-------- DATASET RECORDS
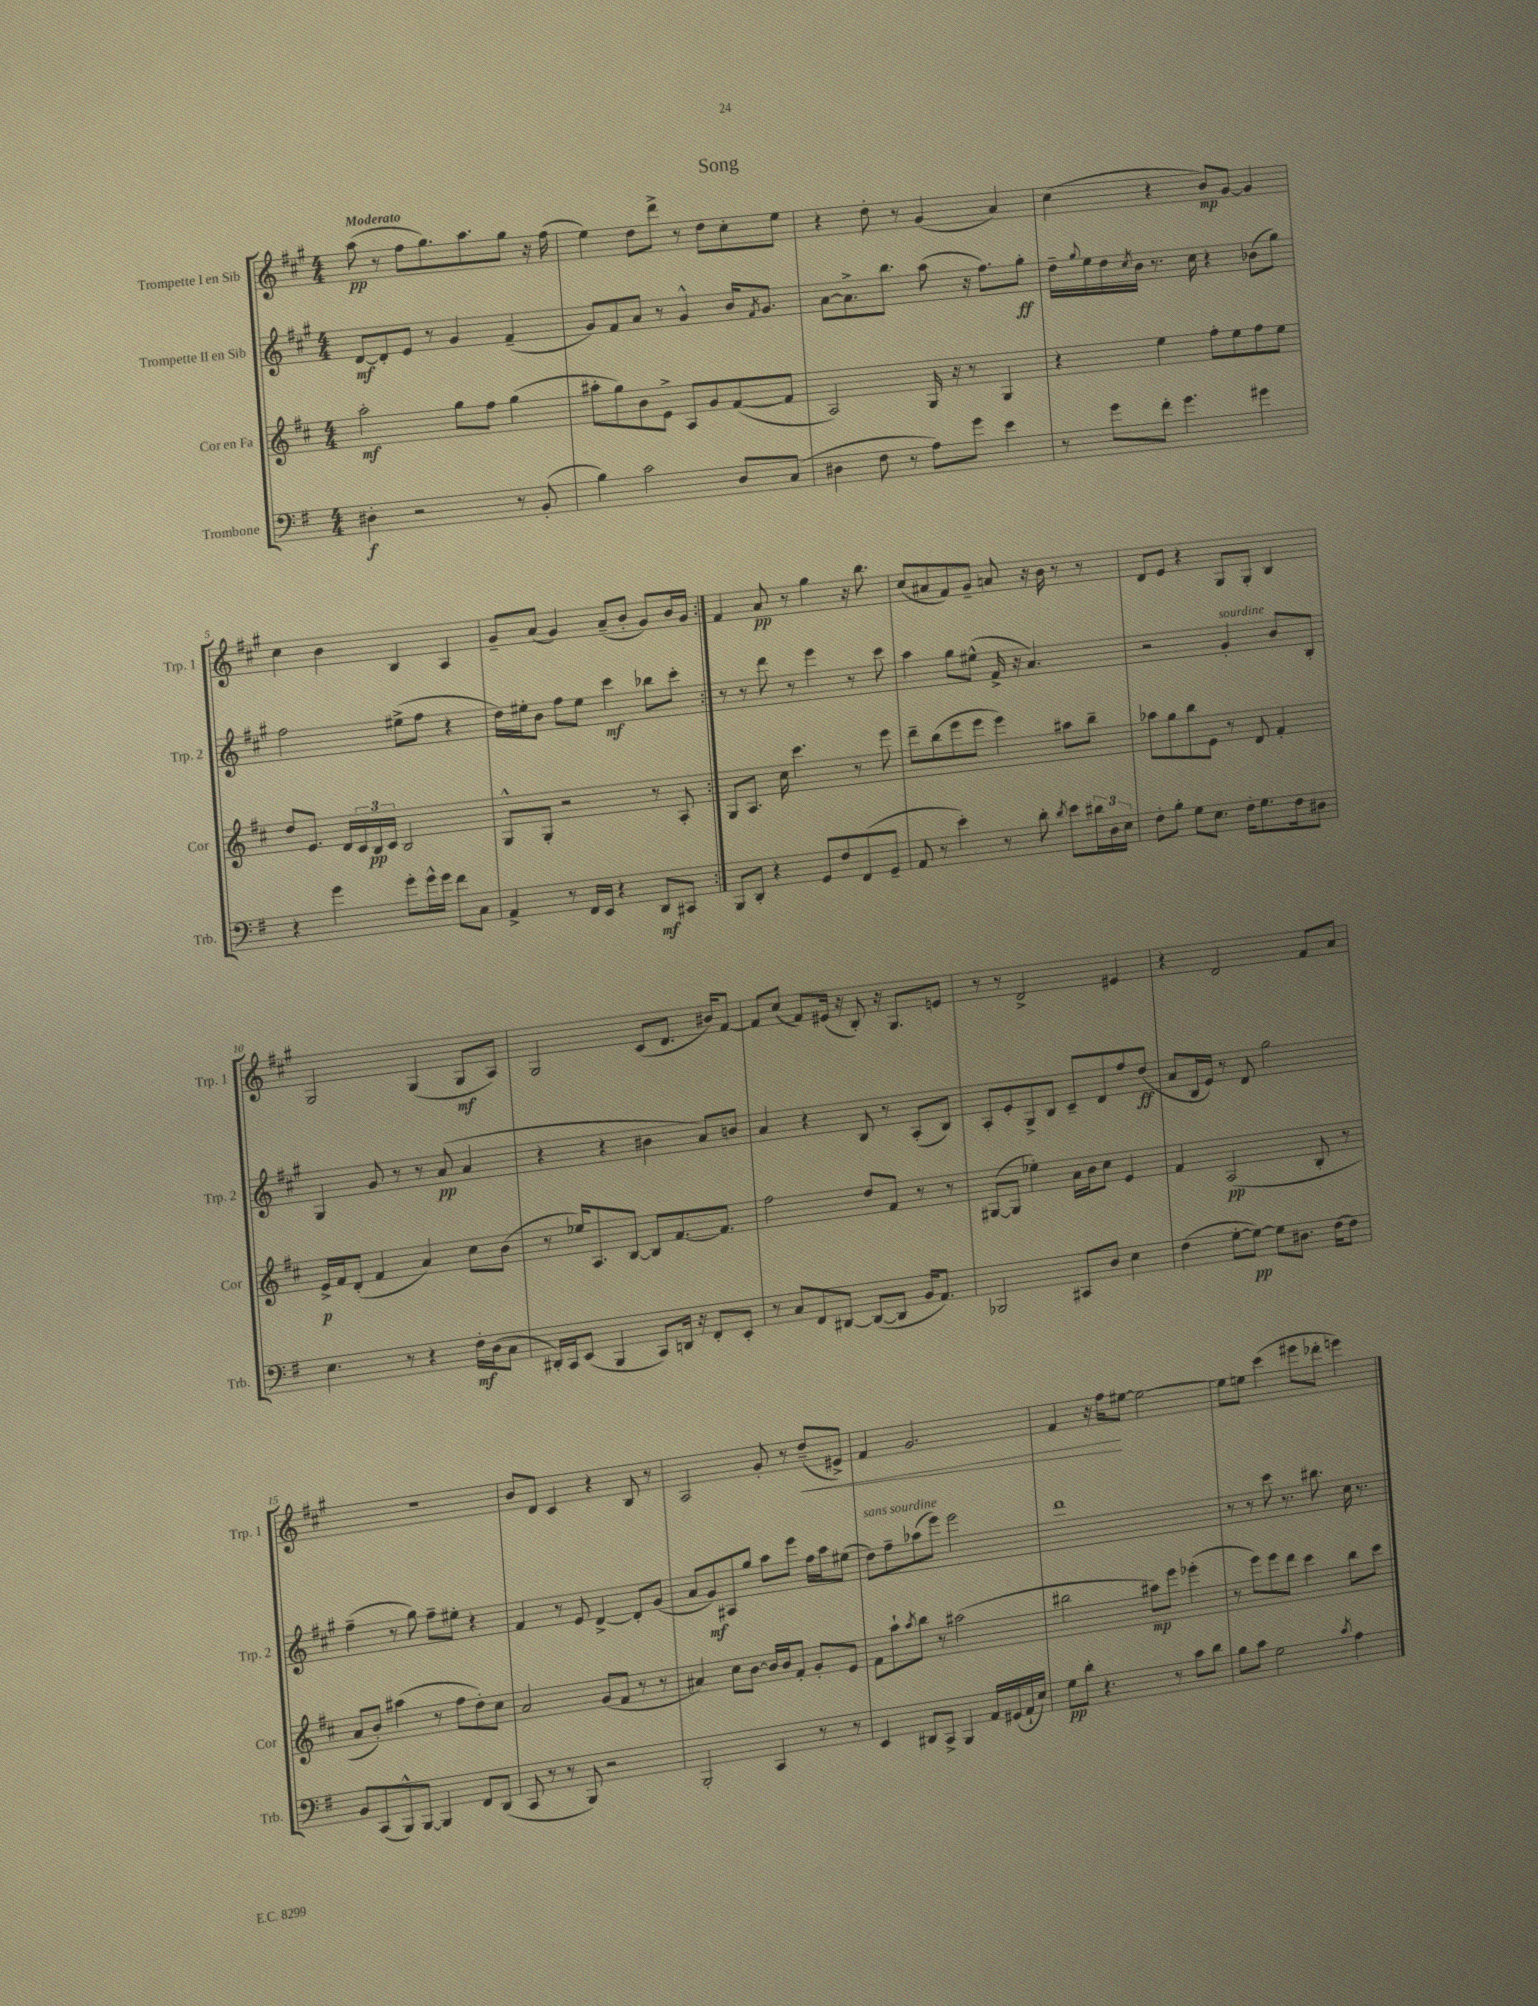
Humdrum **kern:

**kern	**dynam	**kern	**dynam	**kern	**dynam	**kern	**dynam
*part4	*part4	*part3	*part3	*part2	*part2	*part1	*part1
*staff4	*staff4	*staff3	*staff3	*staff2	*staff2	*staff1	*staff1
*I"Trombone	*	*I"Cor en Fa	*	*I"Trompette II en Sib	*	*I"Trompette I en Sib	*
*I'Trb.	*	*I'Cor	*	*I'Trp. 2	*	*I'Trp. 1	*
*clefF4	*	*clefG2	*	*clefG2	*	*clefG2	*
*k[f#]	*	*k[f#c#]	*	*k[f#c#g#]	*	*k[f#c#g#]	*
*M4/4	*	*M4/4	*	*M4/4	*	*M4/4	*
=1	=1	=1	=1	=1	=1	=1	=1
!	!	!	!	!	!	!LO:TX:a:B:t=Moderato	!
4D#X'\	f	2aa'\	mf	[8d/L	mf	(8aa\	pp
.	.	.	.	8d'/]	.	8r	.
2r	.	.	.	8e/J	.	8ff#\L	.
.	.	.	.	8r	.	8.gg#\)	.
.	.	8gg\L	.	4g#/	.	.	.
.	.	.	.	.	.	8.aa\	.
.	.	8ff#\J	.	.	.	.	.
8r	.	(4gg\	.	(4f#~/	.	8gg#\J	.
(8BB'/	.	.	.	.	.	16r	.
.	.	.	.	.	.	(16ff#\	.
=2	=2	=2	=2	=2	=2	=2	=2
4B\)	.	8aa#X'\L	.	8g#/L)	.	4ee\)	.
.	.	8gg\)	.	8f#/	.	.	.
2c\	.	8b\	.	8a/J	.	8dd\L	.
.	.	8e^\J	.	8r	.	8ddd^\J	.
.	.	8A/L	.	4g#^^/	.	8r	.
.	.	8g/	.	.	.	8dd\L	.
8D/L	.	([8f#/	.	16b/KL	.	8cc#'\	.
.	.	.	.	8qf#/	.	.	.
.	.	.	.	8.g#/J	.	.	.
(8C/J	.	8f#/J]	.	.	.	8ee\J	.
=3	=3	=3	=3	=3	=3	=3	=3
4D#X\	.	2A/)	.	[8a\L	.	4r	.
.	.	.	.	8.a^\]	.	.	.
8F#\	.	.	.	.	.	8dd'\	.
.	.	.	.	8.bb\J	.	.	.
8r	.	.	.	.	.	8r	.
8A\L)	.	16G/	.	(8aa\	.	(4g#/	.
.	.	16r	.	.	.	.	.
8g\J	.	8r	.	16r	.	.	.
.	.	.	.	8.ff#\L)	.	.	.
4e\	.	4G/	.	.	.	4a/)	.
.	.	.	.	8gg#'\J	ff	.	.
=4	=4	=4	=4	=4	=4	=4	=4
8r	.	4r	.	16dd~\LL	.	(4cc#\	.
.	.	.	.	8qqgg#/	.	.	.
.	.	.	.	16ee\	.	.	.
8g\L	.	.	.	16dd\	.	.	.
.	.	.	.	8qcc#/	.	.	.
.	.	.	.	16b\JJ	.	.	.
8f#'\J	.	4ee\	.	8.r	.	4r	.
4.g\	.	.	.	.	.	.	.
.	.	.	.	16cc#\	.	.	.
.	.	8ff#'\L	.	4r	.	8b/L)	mp
.	.	8ee\	.	.	.	[8g#/J	.
4g#X\	.	8ff#\	.	(8b-X\L	.	4g#/]	.
.	.	8ee\J	.	8gg#\J)	.	.	.
!!LO:LB:g=z
=5	=5	=5	=5	=5	=5	=5	=5
4r	.	8dd/L	.	2ff#\	.	4cc#\	.
.	.	8.e/J	.	.	.	.	.
4g\	.	.	.	.	.	4b\	.
.	.	16d/LL	.	.	.	.	.
.	.	24c#/	.	.	.	.	.
.	.	24B/	pp	.	.	.	.
.	.	24c#/JJ	.	.	.	.	.
8g'\L	.	2B/	.	(8ee#X^\L	.	4B/	.
16g^^\L	.	.	.	8ff#\J	.	.	.
16g\JJ	.	.	.	.	.	.	.
8f#\L	.	.	.	4r	.	4A/	.
8C\J	.	.	.	.	.	.	.
=6	=6	=6	=6	=6	=6	=6	=6
4AA^/	.	8G^^/L	.	16dd\LL)	.	8g#~/L	.
.	.	.	.	16ee#X'\J	.	.	.
.	.	8G'/J	.	8b\J	.	(8a/J	.
8r	.	2r	.	8ff#\L	.	4g#/)	.
16FF#/LL	.	.	.	8ee#\J	.	.	.
16EE/JJ	.	.	.	.	.	.	.
4r	.	.	.	4ccc#\	mf	(8a~/L	.
.	.	.	.	.	.	8b'/J	.
8DD/L	mf	8r	.	8bb-X\L	.	8g#/L)	.
8CC#X/J	.	8A'/	.	8ccc#'\J	.	16b/L	.
.	.	.	.	.	.	16g#/JJ	.
=7:|!	=7:|!	=7:|!	=7:|!	=7:|!	=7:|!	=7:|!	=7:|!
8BBB/L	.	8G/L	.	8r	.	4f#/	.
8DD'/J	.	8.A/J	.	8r	.	.	.
4r	.	.	.	8ddd\	.	8a/	pp
.	.	16cc#\	.	.	.	.	.
.	.	4.ccc#\	.	8r	.	8r	.
8GG/L	.	.	.	4eee\	.	4gg#\	.
8F#/	.	.	.	.	.	.	.
(8FF#/	.	8r	.	8r	.	16r	.
.	.	.	.	.	.	8.bb\	.
8GG~/J	.	8eee\	.	8ccc#\	.	.	.
=8	=8	=8	=8	=8	=8	=8	=8
8AA/	.	8ddd~\L	.	4aa\	.	(8cc#/L	.
8r	.	(8bb\	.	.	.	8a#X/	.
4e'\)	.	8eee\	.	8gg#\L	.	8f#/)	.
.	.	8eee\J	.	(8ee#X^^\J	.	8g#~/J	.
8r	.	4eee\)	.	16f#^/	.	8an/	.
.	.	.	.	16r	.	.	.
8d'\	.	.	.	4.a/)	.	16r	.
.	.	.	.	.	.	16b\	.
8qd/	.	.	.	.	.	.	.
8e\L	.	8aa#X\L	.	.	.	8r	.
24d#X\L	.	8bb~\J	.	.	.	8r	.
24D\	.	.	.	.	.	.	.
24E\JJ	.	.	.	.	.	.	.
=9	=9	=9	=9	=9	=9	=9	=9
8F#'\L	.	8aa-X\L	.	2r	.	8d/L	.
8B'\J	.	8gg\	.	.	.	8e/J	.
8G\L	.	8bb\	.	.	.	4r	.
8.E\J	.	8e\J	.	.	.	.	.
!	!	!	!	!LO:TX:a:i:t=sourdine	!	!	!
.	.	8r	.	4g#'/	.	8G#/L	.
16F#'\KL	.	.	.	.	.	.	.
8.G\	.	8d/	.	.	.	8G#'/J	.
.	.	4f#'/	.	8b/L	.	4B/	.
16F#\k	.	.	.	.	.	.	.
8D#X\J	.	.	.	8B'/J	.	.	.
!!LO:LB:g=z
=10	=10	=10	=10	=10	=10	=10	=10
4.E\	.	16e^/LL	p	4G#/	.	2G#/	.
.	.	16f#/J	.	.	.	.	.
.	.	(8d'/J	.	.	.	.	.
.	.	4f#/	.	8g#/	.	.	.
8r	.	.	.	8r	.	.	.
4r	.	4a/)	.	8r	.	(4G#/	.
.	.	.	.	(8a/	pp	.	.
16F#'\LL	mf	8cc#\L	.	4a/	.	8G#/L	mf
(16D\J	.	.	.	.	.	.	.
8C\J	.	(8b\J	.	.	.	8A/J)	.
=11	=11	=11	=11	=11	=11	=11	=11
16DD#X'/LL)	.	8r	.	4r	.	2G#/	.
16CC/J	.	.	.	.	.	.	.
(8EE/J	.	16ee-X/KL)	.	.	.	.	.
.	.	8.A/	.	.	.	.	.
4BBB/	.	.	.	4r	.	.	.
.	.	[8B/J	.	.	.	.	.
8CC/L)	.	8B/L]	.	4b#X\	.	(8c#/L	.
16DDn/Jk	.	[8.f#/	.	.	.	8.d/J	.
16r	.	.	.	.	.	.	.
8FF#'/L	.	.	.	8a/L)	.	.	.
.	.	8.f#/J]	.	.	.	16b#X/KL)	.
8EE'/J	.	.	.	8bn/J	.	[8f#/J	.
=12	=12	=12	=12	=12	=12	=12	=12
8r	.	2ff#\	.	4a/	.	8f#/L]	.
8C/L	.	.	.	.	.	(8cc#/J	.
8FF#/	.	.	.	4r	.	8f#/L)	.
[8DD#X/J	.	.	.	.	.	(16e#X/Jk	.
.	.	.	.	.	.	16r	.
(8DD#/L_	.	8dd/L	.	8B/	.	8B'/)	.
8DD#/J]	.	8f#/J	.	8r	.	16r	.
.	.	.	.	.	.	8.G#/L	.
16BB/KL	.	8r	.	(8A'/L	.	.	.
8.AA/J)	.	.	.	.	.	.	.
.	.	8r	.	8B/J)	.	8en/J	.
=13	=13	=13	=13	=13	=13	=13	=13
2BBB-X/	.	([8G#X/L	.	8A'/L	.	8r	.
.	.	8G#/J]	.	8e'/	.	8r	.
.	.	4ee-X'\)	.	8G#^/	.	2d^/	.
.	.	.	.	8B/J	.	.	.
8CC#X/L	.	16a\LL	.	8c#~/L	.	.	.
.	.	16b\J	.	.	.	.	.
8D/J	.	8cc#\J	.	8d/	.	.	.
4E\	.	4e/	.	8ff#/	.	4e#X/	.
.	.	.	.	(8dd/J	ff	.	.
=14	=14	=14	=14	=14	=14	=14	=14
(4F#\	.	4f#/	.	8a/L	.	4r	.
.	.	.	.	16B/L	.	.	.
.	.	.	.	16e/JJ)	.	.	.
[8G'\L	.	(2A/	pp	8r	.	2d/	.
8G\J_)	pp	.	.	8d/	.	.	.
8G\L]	.	.	.	2gg#\	.	.	.
8.D#X\J	.	.	.	.	.	.	.
.	.	8B'/	.	.	.	8f#/L	.
[16F#\KL	.	.	.	.	.	.	.
8F#\J]	.	8r	.	.	.	8a/J	.
!!LO:LB:g=z
=15	=15	=15	=15	=15	=15	=15	=15
8BB/L	.	8a/L	.	(4ff#~\	.	1r	.
(8CC/	.	8b'/J)	.	.	.	.	.
8BBB^^/)	.	(4aa#X\	.	8r	.	.	.
[8BBB/J	.	.	.	8gg#\)	.	.	.
4BBB/]	.	8r	.	8ff#~\L	.	.	.
.	.	8ff#\L	.	8ee#X'\J	.	.	.
8FF#/L	.	8dd'\)	.	4r	.	.	.
(8DD/J	.	8cc#\J	.	.	.	.	.
=16	=16	=16	=16	=16	=16	=16	=16
8CC/	.	2a/	.	4f#/	.	8b/L	.
8r	.	.	.	.	.	8d/J	.
8r	.	.	.	8r	.	4c#/	.
8BBB/)	.	.	.	8e/	.	.	.
2r	.	(8g/L	.	[4d^/	.	4r	.
.	.	8f#/J	.	.	.	.	.
.	.	8r	.	8d'/L]	.	8B/	.
.	.	8r	.	(8g#/J	.	8r	.
=17	=17	=17	=17	=17	=17	=17	=17
2BBB'/	.	4a#X/)	.	8a/L	.	2A/	.
.	.	.	.	8g#/)	mf	.	.
.	.	8cc#\L	.	8A#X/	.	.	.
.	.	[8b\J	.	8gg#/J	.	.	.
4CC/	.	16b/LL]	.	8aa\L	.	8g#'/	.
.	.	16b/J	.	.	.	.	.
.	.	8f#'/J	.	8eee\J	.	8r	.
!	!	!	!	!	!	!	!LO:HP:b
8r	.	8g'/L	.	16ff#\LL	.	(8dd~/L	<
.	.	.	.	16aa\J	.	.	.
8r	.	8e/J	.	(8ee#X\J	.	8e#X^/J)	.
=18	=18	=18	=18	=18	=18	=18	=18
!	!	!	!	!LO:TX:a:i:t=sans sourdine	!	!	!
4EE/	.	8f#\L	.	8dd\L)	.	4f#/	.
.	.	8aa`\	.	8ff#~\	.	.	.
.	.	8qaa/	.	.	.	.	.
8DD#X/L	.	8bb\J	.	(8aa-X\	.	2.g#/	.
8CC^/J	.	8r	.	8eee\J)	.	.	.
4BBB/	.	(2aa#X\	.	2eee\	.	.	.
16AA/LL	.	.	.	.	.	.	.
(16GG#X/	.	.	.	.	.	.	.
16AA`/	.	.	.	.	.	.	.
16E/JJ)	.	.	.	.	.	.	.
=19	=19	=19	=19	=19	=19	=19	=19
8G\L	pp	2bb#X\	.	1ddd	.	4f#/	.
8d'\J	.	.	.	.	.	.	.
4.r	.	.	.	.	.	16r	.
.	.	.	.	.	.	16ff#\KL	.
.	.	.	.	.	.	[8ee#X\J	[
.	.	8aa#X\L)	mp	.	.	2ee#\_	.
8r	.	8eee\J	.	.	.	.	.
8c\L	.	(4eee-X'\	.	.	.	.	.
8d\J	.	.	.	.	.	.	.
=20	=20	=20	=20	=20	=20	=20	=20
8B\L	.	8r	.	8r	.	8ee#\L]	.
8c\J	.	8eee\L)	.	8r	.	8een\J	.
2G\	.	8eee\	.	8ccc#\	.	(4ccc#\	.
.	.	8ddd\J	.	8.r	.	.	.
.	.	4ccc#\	.	.	.	8eee#X\L	.
.	.	.	.	8.bb#X\	.	.	.
.	.	.	.	.	.	8ddd-X'\J	.
8qc/	.	.	.	.	.	.	.
4A\	.	8bb\L	.	16cc#\	.	4eeen\)	.
.	.	.	.	8.r	.	.	.
.	.	8ccc#\J	.	.	.	.	.
==	==	==	==	==	==	==	==
*-	*-	*-	*-	*-	*-	*-	*-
----------------
TASK REQUIREMENTS: Please collect every line from the items above that contains the string "sourdine".

EXERCISE RESULT:
!	!	!	!	!LO:TX:a:i:t=sourdine	!	!	!
!	!	!	!	!LO:TX:a:i:t=sans sourdine	!	!	!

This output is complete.